▶ **Prompt**
Once the images are set aside, write out the rest of the records exactly.

═══

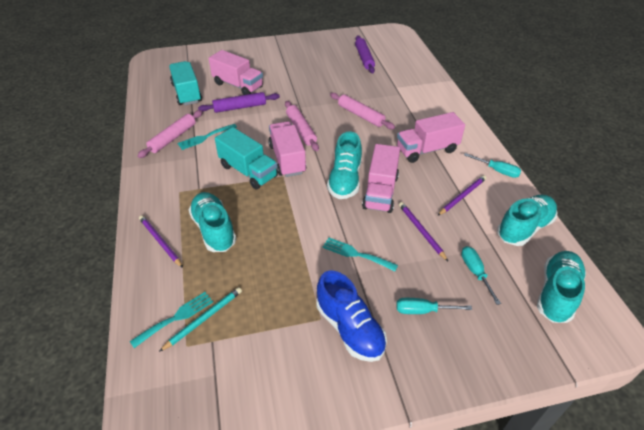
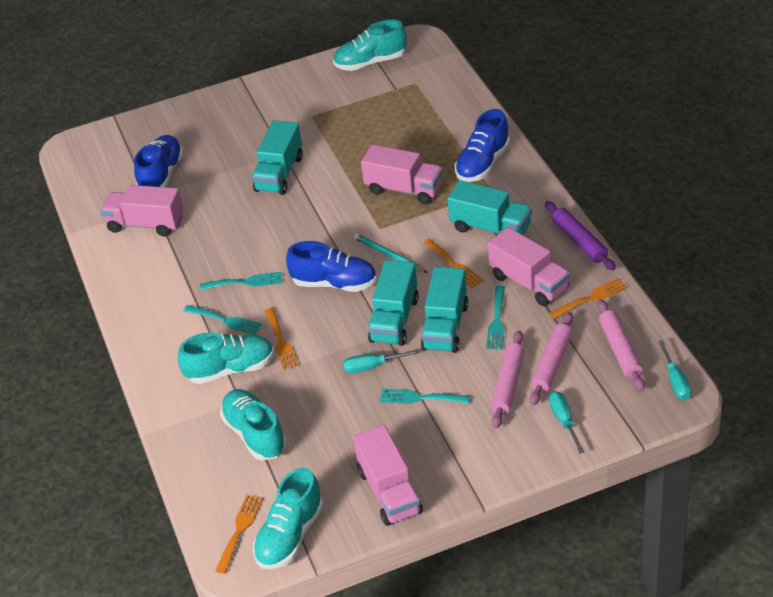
blue shoe: 1 -> 3
orange fork: 0 -> 4
purple pencil: 3 -> 0
purple rolling pin: 2 -> 1
turquoise fork: 3 -> 4
turquoise truck: 2 -> 4

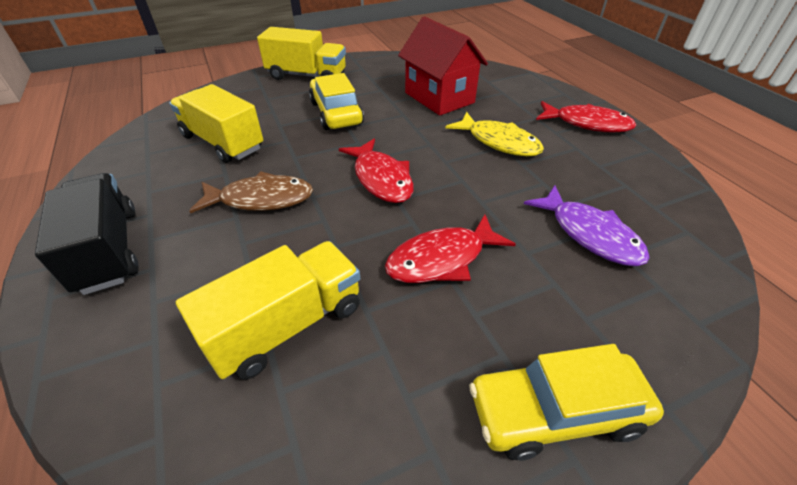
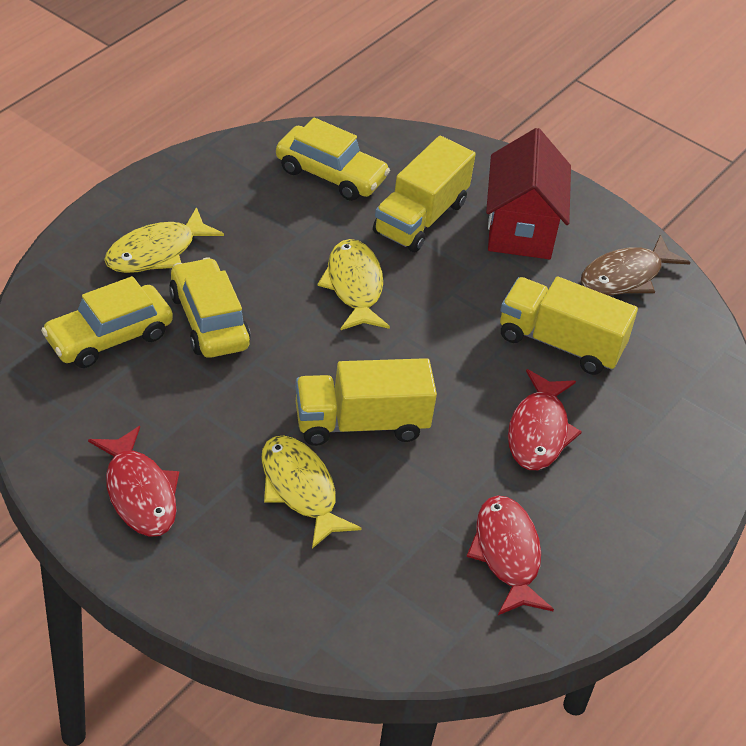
black truck: 1 -> 0
purple fish: 1 -> 0
yellow car: 2 -> 3
yellow fish: 1 -> 3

═══

▶ **Answer area**
blue shoe: 1 -> 3
orange fork: 0 -> 4
purple pencil: 3 -> 0
purple rolling pin: 2 -> 1
turquoise fork: 3 -> 4
turquoise truck: 2 -> 4

black truck: 1 -> 0
purple fish: 1 -> 0
yellow car: 2 -> 3
yellow fish: 1 -> 3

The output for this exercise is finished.